— Start —

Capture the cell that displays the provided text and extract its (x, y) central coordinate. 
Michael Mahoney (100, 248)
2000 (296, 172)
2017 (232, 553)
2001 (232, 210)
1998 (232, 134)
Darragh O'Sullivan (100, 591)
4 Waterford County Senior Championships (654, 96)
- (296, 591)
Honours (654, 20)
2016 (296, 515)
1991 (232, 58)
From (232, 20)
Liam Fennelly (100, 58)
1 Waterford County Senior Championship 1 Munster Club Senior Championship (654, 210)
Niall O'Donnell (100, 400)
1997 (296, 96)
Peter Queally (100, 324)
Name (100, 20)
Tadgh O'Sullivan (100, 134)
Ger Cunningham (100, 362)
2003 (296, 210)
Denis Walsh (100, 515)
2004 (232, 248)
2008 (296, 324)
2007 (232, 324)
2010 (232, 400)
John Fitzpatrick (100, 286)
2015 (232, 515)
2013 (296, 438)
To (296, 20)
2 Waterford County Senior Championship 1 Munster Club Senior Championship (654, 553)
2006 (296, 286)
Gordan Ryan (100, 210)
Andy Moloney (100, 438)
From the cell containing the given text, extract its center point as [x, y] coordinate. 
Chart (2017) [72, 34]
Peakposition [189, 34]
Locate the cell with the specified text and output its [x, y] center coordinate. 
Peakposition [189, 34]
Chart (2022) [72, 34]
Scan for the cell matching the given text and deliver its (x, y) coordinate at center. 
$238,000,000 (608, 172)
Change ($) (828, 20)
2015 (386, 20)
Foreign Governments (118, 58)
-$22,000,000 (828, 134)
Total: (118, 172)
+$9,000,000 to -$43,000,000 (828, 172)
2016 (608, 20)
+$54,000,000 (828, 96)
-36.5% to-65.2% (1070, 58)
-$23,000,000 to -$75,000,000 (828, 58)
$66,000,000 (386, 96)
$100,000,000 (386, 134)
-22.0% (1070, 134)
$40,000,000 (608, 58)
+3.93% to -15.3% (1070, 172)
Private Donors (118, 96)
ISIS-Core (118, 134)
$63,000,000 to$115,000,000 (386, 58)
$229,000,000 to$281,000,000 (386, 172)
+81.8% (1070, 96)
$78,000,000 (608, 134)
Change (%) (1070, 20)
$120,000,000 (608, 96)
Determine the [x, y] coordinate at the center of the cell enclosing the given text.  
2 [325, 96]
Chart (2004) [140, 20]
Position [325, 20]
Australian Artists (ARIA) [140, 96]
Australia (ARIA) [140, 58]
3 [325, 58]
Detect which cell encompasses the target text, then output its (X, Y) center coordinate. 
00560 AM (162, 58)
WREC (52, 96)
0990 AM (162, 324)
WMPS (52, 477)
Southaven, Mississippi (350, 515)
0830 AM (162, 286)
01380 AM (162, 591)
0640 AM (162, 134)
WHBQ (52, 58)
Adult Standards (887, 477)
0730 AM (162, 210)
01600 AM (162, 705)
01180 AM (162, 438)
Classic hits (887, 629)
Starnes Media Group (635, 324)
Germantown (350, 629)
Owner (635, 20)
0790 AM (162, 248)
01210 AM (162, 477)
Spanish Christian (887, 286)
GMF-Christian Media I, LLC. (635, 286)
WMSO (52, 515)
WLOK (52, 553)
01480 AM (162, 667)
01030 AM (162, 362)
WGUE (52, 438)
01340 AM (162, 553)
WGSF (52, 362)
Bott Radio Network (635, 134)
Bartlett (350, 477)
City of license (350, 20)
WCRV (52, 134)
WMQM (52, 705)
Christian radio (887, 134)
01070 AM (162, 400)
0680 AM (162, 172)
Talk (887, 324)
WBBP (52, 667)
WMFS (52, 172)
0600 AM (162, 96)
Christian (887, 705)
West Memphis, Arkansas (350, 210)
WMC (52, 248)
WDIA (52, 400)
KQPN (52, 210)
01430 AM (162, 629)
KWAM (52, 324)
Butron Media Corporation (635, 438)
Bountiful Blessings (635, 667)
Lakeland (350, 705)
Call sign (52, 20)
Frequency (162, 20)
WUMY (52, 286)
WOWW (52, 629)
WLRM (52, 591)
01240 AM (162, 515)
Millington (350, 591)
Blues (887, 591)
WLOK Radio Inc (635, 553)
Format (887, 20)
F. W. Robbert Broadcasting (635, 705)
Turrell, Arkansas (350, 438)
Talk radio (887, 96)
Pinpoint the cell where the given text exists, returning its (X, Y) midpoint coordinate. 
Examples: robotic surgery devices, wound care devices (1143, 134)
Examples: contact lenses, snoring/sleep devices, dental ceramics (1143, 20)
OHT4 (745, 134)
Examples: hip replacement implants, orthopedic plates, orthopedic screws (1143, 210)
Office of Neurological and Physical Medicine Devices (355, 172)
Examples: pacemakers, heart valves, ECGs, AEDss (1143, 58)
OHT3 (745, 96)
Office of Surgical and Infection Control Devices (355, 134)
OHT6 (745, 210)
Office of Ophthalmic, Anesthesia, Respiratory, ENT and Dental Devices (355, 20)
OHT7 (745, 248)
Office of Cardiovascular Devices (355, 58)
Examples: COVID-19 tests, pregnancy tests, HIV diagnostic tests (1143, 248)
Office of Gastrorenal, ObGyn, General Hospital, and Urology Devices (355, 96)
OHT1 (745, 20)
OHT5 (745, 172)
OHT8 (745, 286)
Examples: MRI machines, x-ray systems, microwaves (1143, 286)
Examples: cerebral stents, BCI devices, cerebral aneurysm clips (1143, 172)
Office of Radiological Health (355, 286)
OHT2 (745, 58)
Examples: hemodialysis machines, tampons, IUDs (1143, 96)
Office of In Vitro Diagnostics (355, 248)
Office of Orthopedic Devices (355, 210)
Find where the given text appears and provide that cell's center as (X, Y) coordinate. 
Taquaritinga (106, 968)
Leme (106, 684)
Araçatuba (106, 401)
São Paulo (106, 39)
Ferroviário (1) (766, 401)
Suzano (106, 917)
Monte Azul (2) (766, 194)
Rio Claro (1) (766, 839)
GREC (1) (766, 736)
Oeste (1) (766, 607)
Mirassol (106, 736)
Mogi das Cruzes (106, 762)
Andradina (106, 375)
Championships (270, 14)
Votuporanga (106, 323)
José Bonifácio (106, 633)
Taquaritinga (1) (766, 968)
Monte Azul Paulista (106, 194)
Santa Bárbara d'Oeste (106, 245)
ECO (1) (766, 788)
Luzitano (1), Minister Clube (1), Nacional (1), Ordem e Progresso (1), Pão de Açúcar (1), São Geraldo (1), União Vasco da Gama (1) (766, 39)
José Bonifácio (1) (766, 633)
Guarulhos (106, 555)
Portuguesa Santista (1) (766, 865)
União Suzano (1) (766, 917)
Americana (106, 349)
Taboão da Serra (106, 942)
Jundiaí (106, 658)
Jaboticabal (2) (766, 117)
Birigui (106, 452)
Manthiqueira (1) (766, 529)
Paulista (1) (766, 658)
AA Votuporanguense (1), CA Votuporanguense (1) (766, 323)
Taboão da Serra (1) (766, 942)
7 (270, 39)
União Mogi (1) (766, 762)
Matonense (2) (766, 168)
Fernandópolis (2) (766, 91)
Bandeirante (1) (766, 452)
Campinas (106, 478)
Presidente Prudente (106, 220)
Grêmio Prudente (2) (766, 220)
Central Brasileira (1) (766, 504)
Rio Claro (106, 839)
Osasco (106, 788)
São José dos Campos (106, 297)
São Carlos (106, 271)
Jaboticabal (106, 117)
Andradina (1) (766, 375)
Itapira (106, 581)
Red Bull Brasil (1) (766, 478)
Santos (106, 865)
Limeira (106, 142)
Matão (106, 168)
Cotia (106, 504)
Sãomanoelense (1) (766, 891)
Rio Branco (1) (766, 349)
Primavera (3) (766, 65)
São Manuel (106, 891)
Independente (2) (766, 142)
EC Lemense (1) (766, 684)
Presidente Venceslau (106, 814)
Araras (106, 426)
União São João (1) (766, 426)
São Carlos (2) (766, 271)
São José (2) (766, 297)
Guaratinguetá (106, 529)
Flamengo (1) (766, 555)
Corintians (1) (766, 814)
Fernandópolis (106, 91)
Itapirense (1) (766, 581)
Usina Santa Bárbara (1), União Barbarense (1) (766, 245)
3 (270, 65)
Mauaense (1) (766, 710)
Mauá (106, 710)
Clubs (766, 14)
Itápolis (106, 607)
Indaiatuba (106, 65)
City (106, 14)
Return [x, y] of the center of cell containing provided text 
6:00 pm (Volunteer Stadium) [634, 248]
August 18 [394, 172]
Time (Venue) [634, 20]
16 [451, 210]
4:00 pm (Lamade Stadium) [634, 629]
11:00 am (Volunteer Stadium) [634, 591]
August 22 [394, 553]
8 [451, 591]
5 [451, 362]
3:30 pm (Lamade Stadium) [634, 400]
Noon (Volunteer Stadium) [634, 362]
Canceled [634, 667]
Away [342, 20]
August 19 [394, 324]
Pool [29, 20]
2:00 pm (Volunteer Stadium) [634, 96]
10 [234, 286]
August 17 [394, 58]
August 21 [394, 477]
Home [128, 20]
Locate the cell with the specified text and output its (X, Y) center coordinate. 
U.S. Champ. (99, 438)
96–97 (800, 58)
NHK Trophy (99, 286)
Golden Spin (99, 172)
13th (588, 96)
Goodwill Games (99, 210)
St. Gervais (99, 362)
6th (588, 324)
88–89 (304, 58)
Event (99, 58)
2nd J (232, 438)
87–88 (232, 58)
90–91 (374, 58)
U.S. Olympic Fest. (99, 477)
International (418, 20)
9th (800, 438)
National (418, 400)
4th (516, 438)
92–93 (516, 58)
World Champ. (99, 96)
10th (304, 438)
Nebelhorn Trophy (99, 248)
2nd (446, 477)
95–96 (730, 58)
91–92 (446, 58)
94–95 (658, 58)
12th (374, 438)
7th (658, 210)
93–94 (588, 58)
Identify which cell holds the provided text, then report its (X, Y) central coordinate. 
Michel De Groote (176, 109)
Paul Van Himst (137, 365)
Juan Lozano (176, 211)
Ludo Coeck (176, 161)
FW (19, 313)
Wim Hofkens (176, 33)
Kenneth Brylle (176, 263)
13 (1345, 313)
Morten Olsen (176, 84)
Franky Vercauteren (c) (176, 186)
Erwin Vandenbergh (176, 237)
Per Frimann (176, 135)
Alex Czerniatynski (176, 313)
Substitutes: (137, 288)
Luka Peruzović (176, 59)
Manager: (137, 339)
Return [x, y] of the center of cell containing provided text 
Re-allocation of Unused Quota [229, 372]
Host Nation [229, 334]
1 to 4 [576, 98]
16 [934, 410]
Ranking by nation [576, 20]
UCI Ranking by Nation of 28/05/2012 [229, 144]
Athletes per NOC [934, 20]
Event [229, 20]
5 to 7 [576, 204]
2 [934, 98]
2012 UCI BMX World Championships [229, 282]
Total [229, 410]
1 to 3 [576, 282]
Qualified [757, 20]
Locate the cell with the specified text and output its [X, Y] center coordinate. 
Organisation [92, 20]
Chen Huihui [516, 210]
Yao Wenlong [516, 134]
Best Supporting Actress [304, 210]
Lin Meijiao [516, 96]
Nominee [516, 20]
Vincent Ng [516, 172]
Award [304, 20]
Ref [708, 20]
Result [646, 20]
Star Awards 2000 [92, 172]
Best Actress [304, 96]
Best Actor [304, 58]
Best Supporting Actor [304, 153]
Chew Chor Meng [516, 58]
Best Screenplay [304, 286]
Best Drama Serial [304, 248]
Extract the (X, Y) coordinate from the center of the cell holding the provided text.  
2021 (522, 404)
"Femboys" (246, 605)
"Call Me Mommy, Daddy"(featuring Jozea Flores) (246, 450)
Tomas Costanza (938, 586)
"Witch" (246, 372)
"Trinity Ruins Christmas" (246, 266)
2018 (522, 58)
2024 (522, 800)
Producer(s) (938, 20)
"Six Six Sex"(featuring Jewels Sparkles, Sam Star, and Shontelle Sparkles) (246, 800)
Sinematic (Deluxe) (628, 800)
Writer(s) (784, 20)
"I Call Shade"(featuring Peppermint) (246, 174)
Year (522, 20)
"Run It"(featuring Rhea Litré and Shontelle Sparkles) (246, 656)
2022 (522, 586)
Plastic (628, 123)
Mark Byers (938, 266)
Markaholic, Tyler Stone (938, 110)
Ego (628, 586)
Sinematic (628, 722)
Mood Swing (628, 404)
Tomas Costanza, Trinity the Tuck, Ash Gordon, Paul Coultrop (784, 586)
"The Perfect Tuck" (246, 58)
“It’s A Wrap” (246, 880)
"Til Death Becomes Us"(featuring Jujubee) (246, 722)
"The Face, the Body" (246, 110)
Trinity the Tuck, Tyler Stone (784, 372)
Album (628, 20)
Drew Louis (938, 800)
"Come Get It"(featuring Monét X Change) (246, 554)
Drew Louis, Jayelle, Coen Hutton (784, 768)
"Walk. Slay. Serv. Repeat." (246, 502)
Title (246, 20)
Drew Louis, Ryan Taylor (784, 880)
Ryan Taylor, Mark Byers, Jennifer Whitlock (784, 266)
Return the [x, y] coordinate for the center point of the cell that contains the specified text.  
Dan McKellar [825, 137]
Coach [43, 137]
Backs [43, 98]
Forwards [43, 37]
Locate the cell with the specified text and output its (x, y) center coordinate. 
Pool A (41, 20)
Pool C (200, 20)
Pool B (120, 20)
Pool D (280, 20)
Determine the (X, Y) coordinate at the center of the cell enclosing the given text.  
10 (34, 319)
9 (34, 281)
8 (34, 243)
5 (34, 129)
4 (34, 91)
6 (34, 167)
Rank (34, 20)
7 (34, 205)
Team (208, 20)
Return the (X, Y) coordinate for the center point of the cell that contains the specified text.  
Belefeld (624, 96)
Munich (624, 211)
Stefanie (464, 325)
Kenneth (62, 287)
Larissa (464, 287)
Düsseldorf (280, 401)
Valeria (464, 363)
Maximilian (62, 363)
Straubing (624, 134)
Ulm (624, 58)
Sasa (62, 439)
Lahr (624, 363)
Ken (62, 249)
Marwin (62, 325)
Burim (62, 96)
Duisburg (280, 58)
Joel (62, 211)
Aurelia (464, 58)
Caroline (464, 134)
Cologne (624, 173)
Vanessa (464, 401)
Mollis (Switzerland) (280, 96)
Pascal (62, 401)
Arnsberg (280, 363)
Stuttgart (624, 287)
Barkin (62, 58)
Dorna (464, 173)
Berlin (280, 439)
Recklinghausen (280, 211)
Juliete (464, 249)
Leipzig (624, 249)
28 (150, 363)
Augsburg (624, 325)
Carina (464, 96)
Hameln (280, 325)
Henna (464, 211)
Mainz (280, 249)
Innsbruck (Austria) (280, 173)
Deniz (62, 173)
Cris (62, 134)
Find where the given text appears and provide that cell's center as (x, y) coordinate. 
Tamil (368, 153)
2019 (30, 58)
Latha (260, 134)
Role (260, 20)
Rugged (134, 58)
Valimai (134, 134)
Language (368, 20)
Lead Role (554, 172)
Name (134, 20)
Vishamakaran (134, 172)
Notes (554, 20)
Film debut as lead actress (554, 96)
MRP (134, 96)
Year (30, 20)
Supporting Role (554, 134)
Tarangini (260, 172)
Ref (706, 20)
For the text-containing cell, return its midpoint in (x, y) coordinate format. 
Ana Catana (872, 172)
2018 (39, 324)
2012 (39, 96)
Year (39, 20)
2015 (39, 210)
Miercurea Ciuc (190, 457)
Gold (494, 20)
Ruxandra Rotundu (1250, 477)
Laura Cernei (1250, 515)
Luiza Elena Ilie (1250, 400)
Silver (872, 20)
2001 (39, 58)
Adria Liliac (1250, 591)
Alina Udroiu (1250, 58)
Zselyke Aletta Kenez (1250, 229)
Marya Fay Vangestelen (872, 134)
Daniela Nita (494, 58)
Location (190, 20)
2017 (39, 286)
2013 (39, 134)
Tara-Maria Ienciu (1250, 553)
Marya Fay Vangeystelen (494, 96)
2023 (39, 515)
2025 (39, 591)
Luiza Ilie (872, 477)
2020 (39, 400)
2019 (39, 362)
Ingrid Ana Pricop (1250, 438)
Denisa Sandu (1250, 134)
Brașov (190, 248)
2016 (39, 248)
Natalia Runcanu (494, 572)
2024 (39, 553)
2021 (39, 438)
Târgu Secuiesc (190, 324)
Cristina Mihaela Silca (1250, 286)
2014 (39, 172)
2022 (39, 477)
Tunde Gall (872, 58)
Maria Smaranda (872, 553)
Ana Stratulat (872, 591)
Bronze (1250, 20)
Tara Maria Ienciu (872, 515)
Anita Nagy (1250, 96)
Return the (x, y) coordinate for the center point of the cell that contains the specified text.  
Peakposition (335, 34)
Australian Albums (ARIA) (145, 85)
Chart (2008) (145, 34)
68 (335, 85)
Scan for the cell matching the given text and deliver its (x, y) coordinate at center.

— End —

Task to carry out: Reproduce word for word the stretch of the items from the very first line through the line that contains "Tadgh O'Sullivan (100, 134)", including both of those lines.

Solution for this exercise:
Capture the cell that displays the provided text and extract its (x, y) central coordinate. 
Michael Mahoney (100, 248)
2000 (296, 172)
2017 (232, 553)
2001 (232, 210)
1998 (232, 134)
Darragh O'Sullivan (100, 591)
4 Waterford County Senior Championships (654, 96)
- (296, 591)
Honours (654, 20)
2016 (296, 515)
1991 (232, 58)
From (232, 20)
Liam Fennelly (100, 58)
1 Waterford County Senior Championship 1 Munster Club Senior Championship (654, 210)
Niall O'Donnell (100, 400)
1997 (296, 96)
Peter Queally (100, 324)
Name (100, 20)
Tadgh O'Sullivan (100, 134)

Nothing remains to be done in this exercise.